Retype every record exactly. Leave the pictures out.

[Image comparison data]
_ _ _
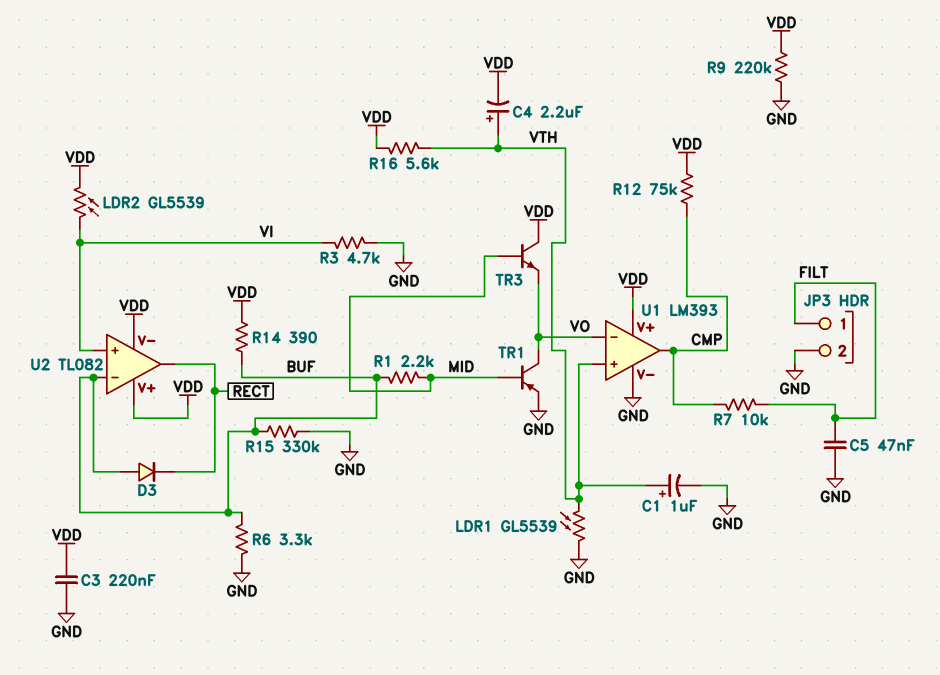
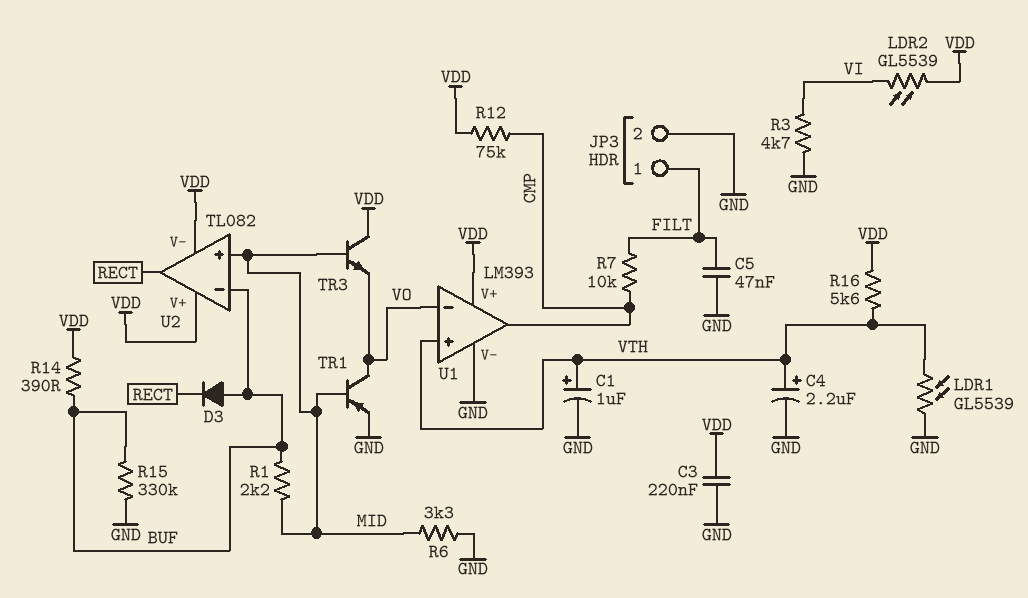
C4: 2.2uF (plus VTH, minus VDD) -> 2.2uF (plus VTH, minus GND)
R6: 3.3k (BUF, GND) -> 3.3k (GND, MID)
R9: 220k (GND, VDD) -> none
U2 pin in+: VI -> MID

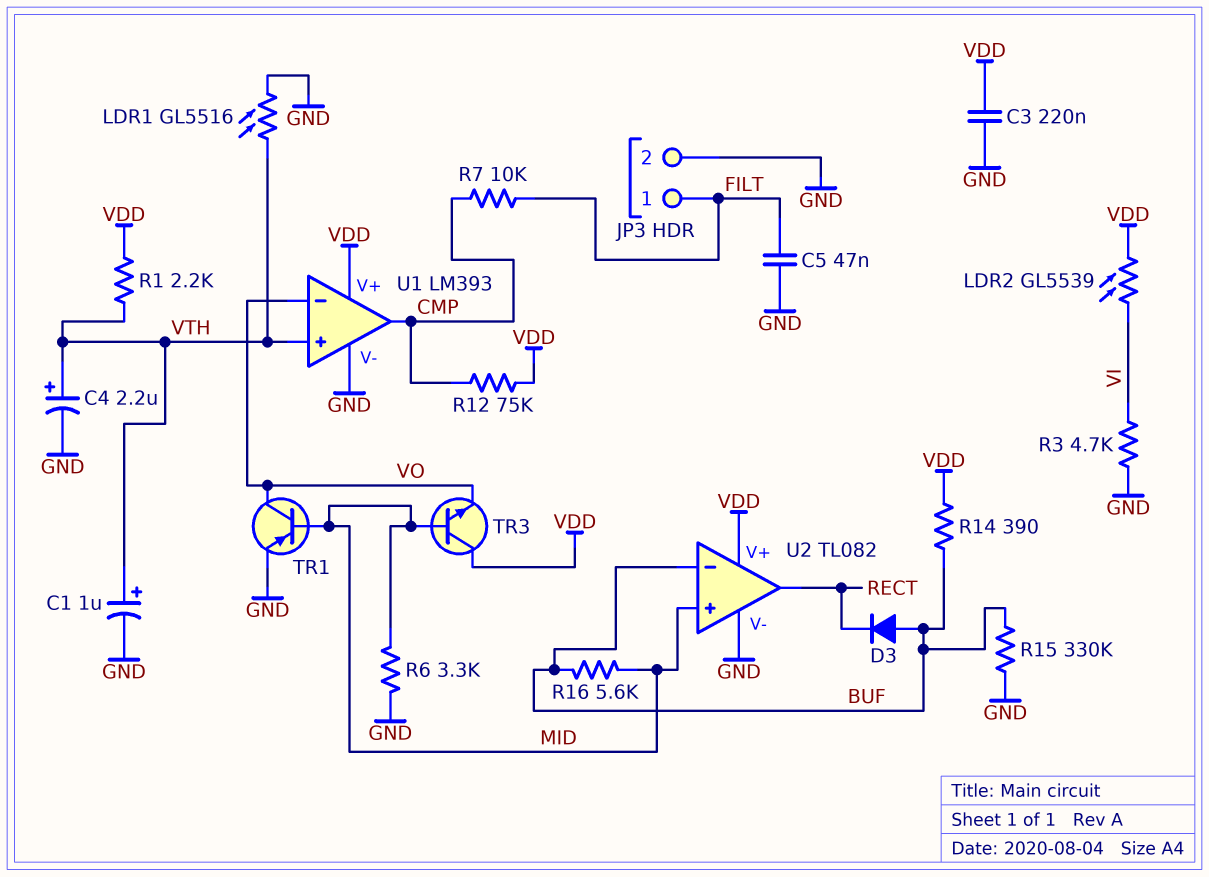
LDR1: GL5539 (GND, VTH) -> GL5516 (GND, VTH)
R1: 2.2k (BUF, MID) -> 2.2k (VDD, VTH)
R16: 5.6k (VDD, VTH) -> 5.6k (BUF, MID)
U2 pin V-: VDD -> GND

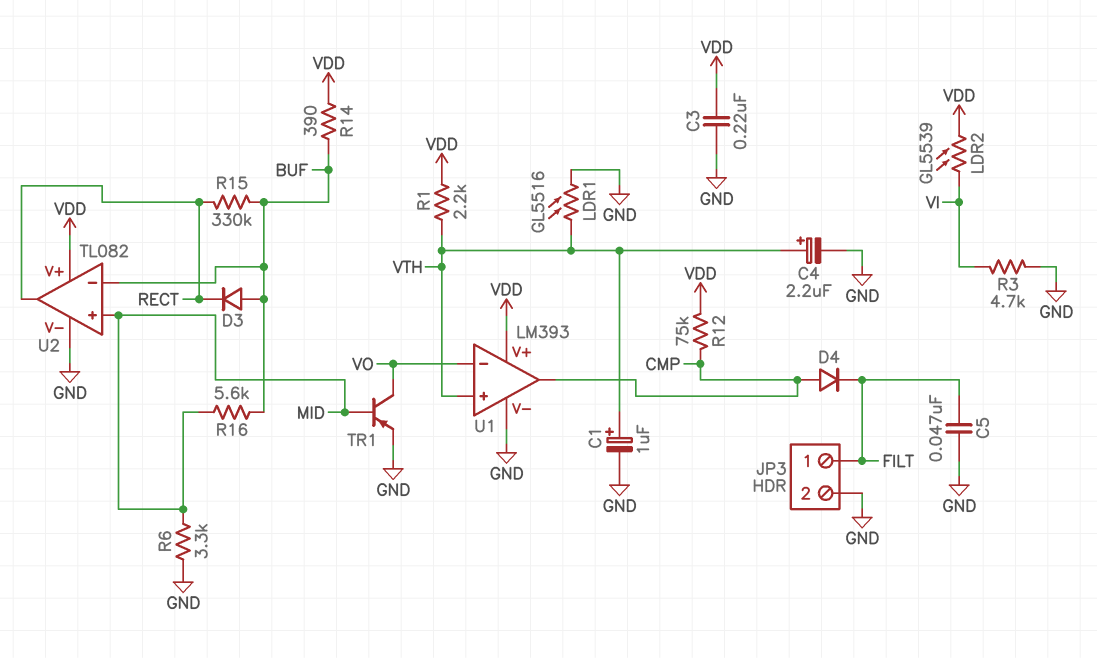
D4: none -> diode (A CMP, K FILT)
R7: 10k (CMP, FILT) -> none
R15: 330k (BUF, GND) -> 330k (BUF, RECT)
TR3: NPN (B MID, C VDD, E VO) -> none

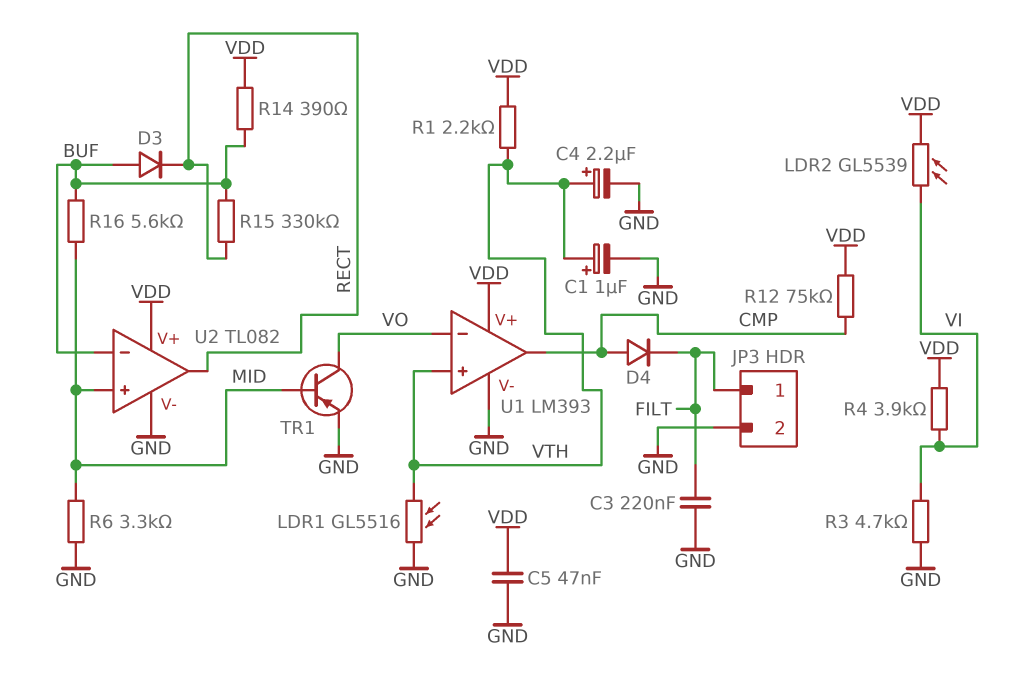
C3: 220nF (GND, VDD) -> 220nF (FILT, GND)
C5: 47nF (FILT, GND) -> 47nF (GND, VDD)
R4: none -> 3.9k (VDD, VI)

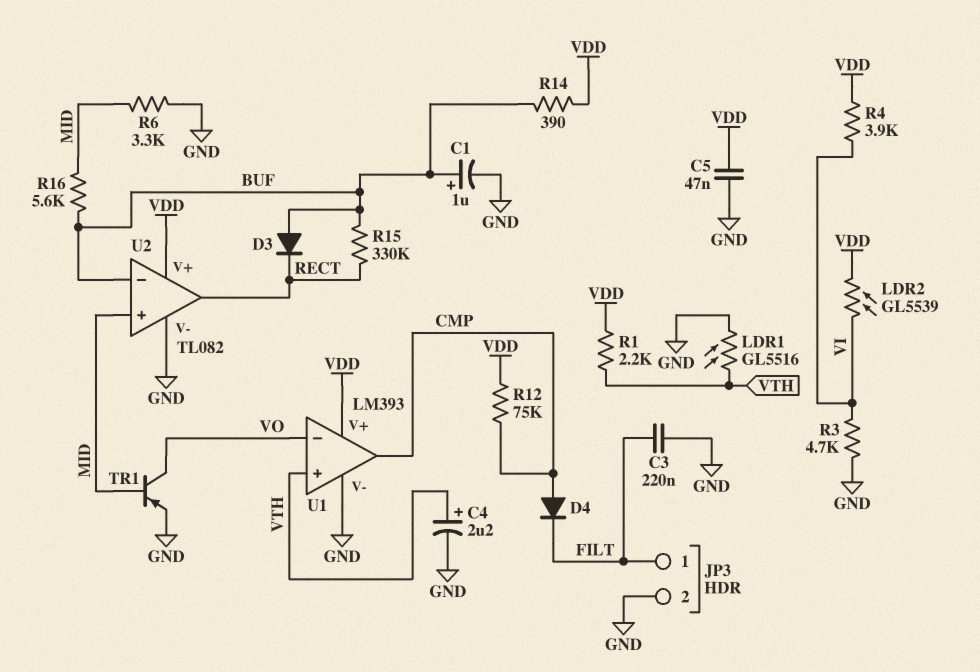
C1: 1uF (plus VTH, minus GND) -> 1uF (plus BUF, minus GND)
_ _ _
# [Result for this exercise]
C4: 2.2uF (plus VTH, minus VDD) -> 2.2uF (plus VTH, minus GND)
R6: 3.3k (BUF, GND) -> 3.3k (GND, MID)
R9: 220k (GND, VDD) -> none
U2 pin in+: VI -> MID

LDR1: GL5539 (GND, VTH) -> GL5516 (GND, VTH)
R1: 2.2k (BUF, MID) -> 2.2k (VDD, VTH)
R16: 5.6k (VDD, VTH) -> 5.6k (BUF, MID)
U2 pin V-: VDD -> GND

D4: none -> diode (A CMP, K FILT)
R7: 10k (CMP, FILT) -> none
R15: 330k (BUF, GND) -> 330k (BUF, RECT)
TR3: NPN (B MID, C VDD, E VO) -> none

C3: 220nF (GND, VDD) -> 220nF (FILT, GND)
C5: 47nF (FILT, GND) -> 47nF (GND, VDD)
R4: none -> 3.9k (VDD, VI)

C1: 1uF (plus VTH, minus GND) -> 1uF (plus BUF, minus GND)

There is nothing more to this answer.